#### [PROBLEM TO SOLVE]
Reproduce the data below line for line, keeping every character the same.

— Start —

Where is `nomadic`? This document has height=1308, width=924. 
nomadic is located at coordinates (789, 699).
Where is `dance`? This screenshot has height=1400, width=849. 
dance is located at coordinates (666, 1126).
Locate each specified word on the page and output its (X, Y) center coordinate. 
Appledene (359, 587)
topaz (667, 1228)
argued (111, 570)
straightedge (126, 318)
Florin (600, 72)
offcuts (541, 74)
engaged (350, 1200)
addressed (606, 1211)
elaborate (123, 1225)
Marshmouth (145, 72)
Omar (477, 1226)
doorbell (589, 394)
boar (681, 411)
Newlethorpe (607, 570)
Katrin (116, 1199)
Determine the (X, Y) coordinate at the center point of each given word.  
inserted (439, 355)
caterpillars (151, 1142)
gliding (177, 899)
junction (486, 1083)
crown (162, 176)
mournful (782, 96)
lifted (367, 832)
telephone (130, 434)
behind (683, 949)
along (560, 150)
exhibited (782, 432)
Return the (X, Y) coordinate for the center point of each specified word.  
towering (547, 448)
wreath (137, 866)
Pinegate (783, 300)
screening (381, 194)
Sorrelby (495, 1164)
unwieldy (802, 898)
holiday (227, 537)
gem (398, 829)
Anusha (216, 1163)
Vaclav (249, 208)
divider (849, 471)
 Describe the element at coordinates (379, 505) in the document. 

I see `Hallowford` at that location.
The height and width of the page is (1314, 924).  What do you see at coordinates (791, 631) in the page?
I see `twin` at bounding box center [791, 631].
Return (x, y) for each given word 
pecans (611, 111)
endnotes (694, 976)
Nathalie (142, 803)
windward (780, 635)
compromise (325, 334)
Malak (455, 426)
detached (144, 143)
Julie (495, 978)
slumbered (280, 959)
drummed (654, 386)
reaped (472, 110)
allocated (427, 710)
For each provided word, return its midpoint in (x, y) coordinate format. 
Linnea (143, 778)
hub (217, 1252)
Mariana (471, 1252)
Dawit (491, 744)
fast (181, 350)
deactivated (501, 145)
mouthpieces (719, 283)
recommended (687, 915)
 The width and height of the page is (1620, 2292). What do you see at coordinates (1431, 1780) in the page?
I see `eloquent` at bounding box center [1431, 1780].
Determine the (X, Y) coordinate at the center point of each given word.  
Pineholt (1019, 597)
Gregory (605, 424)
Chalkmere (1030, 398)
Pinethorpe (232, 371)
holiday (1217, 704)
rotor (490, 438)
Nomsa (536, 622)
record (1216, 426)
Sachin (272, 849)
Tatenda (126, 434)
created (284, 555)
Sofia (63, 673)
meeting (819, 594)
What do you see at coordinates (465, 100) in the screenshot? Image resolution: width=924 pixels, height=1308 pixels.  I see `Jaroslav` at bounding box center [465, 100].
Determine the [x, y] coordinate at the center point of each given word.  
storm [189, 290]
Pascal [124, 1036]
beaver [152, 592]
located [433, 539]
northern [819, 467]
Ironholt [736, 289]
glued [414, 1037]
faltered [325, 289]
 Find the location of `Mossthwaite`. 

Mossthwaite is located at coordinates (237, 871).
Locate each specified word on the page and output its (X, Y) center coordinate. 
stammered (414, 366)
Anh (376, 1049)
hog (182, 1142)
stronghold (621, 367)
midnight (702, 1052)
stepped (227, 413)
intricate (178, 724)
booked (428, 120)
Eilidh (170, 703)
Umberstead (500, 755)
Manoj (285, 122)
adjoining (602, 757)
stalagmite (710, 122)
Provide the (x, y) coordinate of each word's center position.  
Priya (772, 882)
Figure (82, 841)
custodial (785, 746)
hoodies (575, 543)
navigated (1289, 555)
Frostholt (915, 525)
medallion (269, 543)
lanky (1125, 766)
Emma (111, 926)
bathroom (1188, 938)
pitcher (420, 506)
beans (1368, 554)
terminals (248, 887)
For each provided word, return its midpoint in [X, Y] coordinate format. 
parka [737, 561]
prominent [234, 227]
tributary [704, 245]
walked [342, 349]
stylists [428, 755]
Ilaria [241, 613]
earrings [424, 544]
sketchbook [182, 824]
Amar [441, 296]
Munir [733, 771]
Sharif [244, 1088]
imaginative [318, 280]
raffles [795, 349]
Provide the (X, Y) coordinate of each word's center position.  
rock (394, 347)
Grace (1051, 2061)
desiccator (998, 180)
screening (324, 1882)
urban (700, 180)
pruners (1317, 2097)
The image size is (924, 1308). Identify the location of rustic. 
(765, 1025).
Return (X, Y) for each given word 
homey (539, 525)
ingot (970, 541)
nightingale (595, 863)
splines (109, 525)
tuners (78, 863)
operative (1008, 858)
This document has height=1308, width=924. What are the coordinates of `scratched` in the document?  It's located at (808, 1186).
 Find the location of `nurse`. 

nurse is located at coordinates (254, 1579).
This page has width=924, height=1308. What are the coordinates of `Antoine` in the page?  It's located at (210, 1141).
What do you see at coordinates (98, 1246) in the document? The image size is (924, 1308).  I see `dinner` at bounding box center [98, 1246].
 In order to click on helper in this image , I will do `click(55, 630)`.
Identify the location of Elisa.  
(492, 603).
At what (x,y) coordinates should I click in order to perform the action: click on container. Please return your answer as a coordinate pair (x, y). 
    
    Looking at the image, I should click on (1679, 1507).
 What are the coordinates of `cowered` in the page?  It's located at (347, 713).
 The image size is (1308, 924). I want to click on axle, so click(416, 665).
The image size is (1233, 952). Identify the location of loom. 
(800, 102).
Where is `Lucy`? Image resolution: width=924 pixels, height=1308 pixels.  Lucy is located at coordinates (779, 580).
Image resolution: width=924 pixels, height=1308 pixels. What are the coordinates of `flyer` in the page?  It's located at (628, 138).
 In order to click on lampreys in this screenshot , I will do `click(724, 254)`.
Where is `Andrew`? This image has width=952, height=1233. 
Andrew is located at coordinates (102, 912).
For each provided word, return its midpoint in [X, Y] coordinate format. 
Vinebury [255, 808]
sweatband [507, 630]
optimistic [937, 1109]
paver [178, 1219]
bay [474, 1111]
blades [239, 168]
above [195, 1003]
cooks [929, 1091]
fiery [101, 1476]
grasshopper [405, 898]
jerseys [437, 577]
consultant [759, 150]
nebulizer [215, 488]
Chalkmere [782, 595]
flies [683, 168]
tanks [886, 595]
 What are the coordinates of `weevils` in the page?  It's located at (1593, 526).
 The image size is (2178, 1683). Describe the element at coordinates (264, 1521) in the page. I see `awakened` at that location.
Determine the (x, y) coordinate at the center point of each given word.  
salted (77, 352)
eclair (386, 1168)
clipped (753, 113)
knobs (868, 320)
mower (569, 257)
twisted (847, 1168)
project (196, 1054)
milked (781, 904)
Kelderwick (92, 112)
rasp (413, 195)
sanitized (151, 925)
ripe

— End —

#### [WORKED SOLUTION]
Where is `nomadic`? This document has height=1308, width=924. 
nomadic is located at coordinates (789, 699).
Where is `dance`? This screenshot has height=1400, width=849. 
dance is located at coordinates (666, 1126).
Locate each specified word on the page and output its (X, Y) center coordinate. 
Appledene (359, 587)
topaz (667, 1228)
argued (111, 570)
straightedge (126, 318)
Florin (600, 72)
offcuts (541, 74)
engaged (350, 1200)
addressed (606, 1211)
elaborate (123, 1225)
Marshmouth (145, 72)
Omar (477, 1226)
doorbell (589, 394)
boar (681, 411)
Newlethorpe (607, 570)
Katrin (116, 1199)
Determine the (X, Y) coordinate at the center point of each given word.  
inserted (439, 355)
caterpillars (151, 1142)
gliding (177, 899)
junction (486, 1083)
crown (162, 176)
mournful (782, 96)
lifted (367, 832)
telephone (130, 434)
behind (683, 949)
along (560, 150)
exhibited (782, 432)
Return the (X, Y) coordinate for the center point of each specified word.  
towering (547, 448)
wreath (137, 866)
Pinegate (783, 300)
screening (381, 194)
Sorrelby (495, 1164)
unwieldy (802, 898)
holiday (227, 537)
gem (398, 829)
Anusha (216, 1163)
Vaclav (249, 208)
divider (849, 471)
 Describe the element at coordinates (379, 505) in the document. 

I see `Hallowford` at that location.
The height and width of the page is (1314, 924).  What do you see at coordinates (791, 631) in the page?
I see `twin` at bounding box center [791, 631].
Return (x, y) for each given word 
pecans (611, 111)
endnotes (694, 976)
Nathalie (142, 803)
windward (780, 635)
compromise (325, 334)
Malak (455, 426)
detached (144, 143)
Julie (495, 978)
slumbered (280, 959)
drummed (654, 386)
reaped (472, 110)
allocated (427, 710)
For each provided word, return its midpoint in (x, y) coordinate format. 
Linnea (143, 778)
hub (217, 1252)
Mariana (471, 1252)
Dawit (491, 744)
fast (181, 350)
deactivated (501, 145)
mouthpieces (719, 283)
recommended (687, 915)
 The width and height of the page is (1620, 2292). What do you see at coordinates (1431, 1780) in the page?
I see `eloquent` at bounding box center [1431, 1780].
Determine the (X, Y) coordinate at the center point of each given word.  
Pineholt (1019, 597)
Gregory (605, 424)
Chalkmere (1030, 398)
Pinethorpe (232, 371)
holiday (1217, 704)
rotor (490, 438)
Nomsa (536, 622)
record (1216, 426)
Sachin (272, 849)
Tatenda (126, 434)
created (284, 555)
Sofia (63, 673)
meeting (819, 594)
What do you see at coordinates (465, 100) in the screenshot? Image resolution: width=924 pixels, height=1308 pixels.  I see `Jaroslav` at bounding box center [465, 100].
Determine the [x, y] coordinate at the center point of each given word.  
storm [189, 290]
Pascal [124, 1036]
beaver [152, 592]
located [433, 539]
northern [819, 467]
Ironholt [736, 289]
glued [414, 1037]
faltered [325, 289]
 Find the location of `Mossthwaite`. 

Mossthwaite is located at coordinates (237, 871).
Locate each specified word on the page and output its (X, Y) center coordinate. 
stammered (414, 366)
Anh (376, 1049)
hog (182, 1142)
stronghold (621, 367)
midnight (702, 1052)
stepped (227, 413)
intricate (178, 724)
booked (428, 120)
Eilidh (170, 703)
Umberstead (500, 755)
Manoj (285, 122)
adjoining (602, 757)
stalagmite (710, 122)
Provide the (x, y) coordinate of each word's center position.  
Priya (772, 882)
Figure (82, 841)
custodial (785, 746)
hoodies (575, 543)
navigated (1289, 555)
Frostholt (915, 525)
medallion (269, 543)
lanky (1125, 766)
Emma (111, 926)
bathroom (1188, 938)
pitcher (420, 506)
beans (1368, 554)
terminals (248, 887)
For each provided word, return its midpoint in [X, Y] coordinate format. 
parka [737, 561]
prominent [234, 227]
tributary [704, 245]
walked [342, 349]
stylists [428, 755]
Ilaria [241, 613]
earrings [424, 544]
sketchbook [182, 824]
Amar [441, 296]
Munir [733, 771]
Sharif [244, 1088]
imaginative [318, 280]
raffles [795, 349]
Provide the (X, Y) coordinate of each word's center position.  
rock (394, 347)
Grace (1051, 2061)
desiccator (998, 180)
screening (324, 1882)
urban (700, 180)
pruners (1317, 2097)
The image size is (924, 1308). Identify the location of rustic. 
(765, 1025).
Return (X, Y) for each given word 
homey (539, 525)
ingot (970, 541)
nightingale (595, 863)
splines (109, 525)
tuners (78, 863)
operative (1008, 858)
This document has height=1308, width=924. What are the coordinates of `scratched` in the document?  It's located at (808, 1186).
 Find the location of `nurse`. 

nurse is located at coordinates (254, 1579).
This page has width=924, height=1308. What are the coordinates of `Antoine` in the page?  It's located at (210, 1141).
What do you see at coordinates (98, 1246) in the document? The image size is (924, 1308).  I see `dinner` at bounding box center [98, 1246].
 In order to click on helper in this image , I will do `click(55, 630)`.
Identify the location of Elisa.  
(492, 603).
At what (x,y) coordinates should I click in order to perform the action: click on container. Please return your answer as a coordinate pair (x, y). 
    
    Looking at the image, I should click on (1679, 1507).
 What are the coordinates of `cowered` in the page?  It's located at (347, 713).
 The image size is (1308, 924). I want to click on axle, so click(416, 665).
The image size is (1233, 952). Identify the location of loom. 
(800, 102).
Where is `Lucy`? Image resolution: width=924 pixels, height=1308 pixels.  Lucy is located at coordinates (779, 580).
Image resolution: width=924 pixels, height=1308 pixels. What are the coordinates of `flyer` in the page?  It's located at (628, 138).
 In order to click on lampreys in this screenshot , I will do `click(724, 254)`.
Where is `Andrew`? This image has width=952, height=1233. 
Andrew is located at coordinates (102, 912).
For each provided word, return its midpoint in [X, Y] coordinate format. 
Vinebury [255, 808]
sweatband [507, 630]
optimistic [937, 1109]
paver [178, 1219]
bay [474, 1111]
blades [239, 168]
above [195, 1003]
cooks [929, 1091]
fiery [101, 1476]
grasshopper [405, 898]
jerseys [437, 577]
consultant [759, 150]
nebulizer [215, 488]
Chalkmere [782, 595]
flies [683, 168]
tanks [886, 595]
 What are the coordinates of `weevils` in the page?  It's located at (1593, 526).
 The image size is (2178, 1683). Describe the element at coordinates (264, 1521) in the page. I see `awakened` at that location.
Determine the (x, y) coordinate at the center point of each given word.  
salted (77, 352)
eclair (386, 1168)
clipped (753, 113)
knobs (868, 320)
mower (569, 257)
twisted (847, 1168)
project (196, 1054)
milked (781, 904)
Kelderwick (92, 112)
rasp (413, 195)
sanitized (151, 925)
ripe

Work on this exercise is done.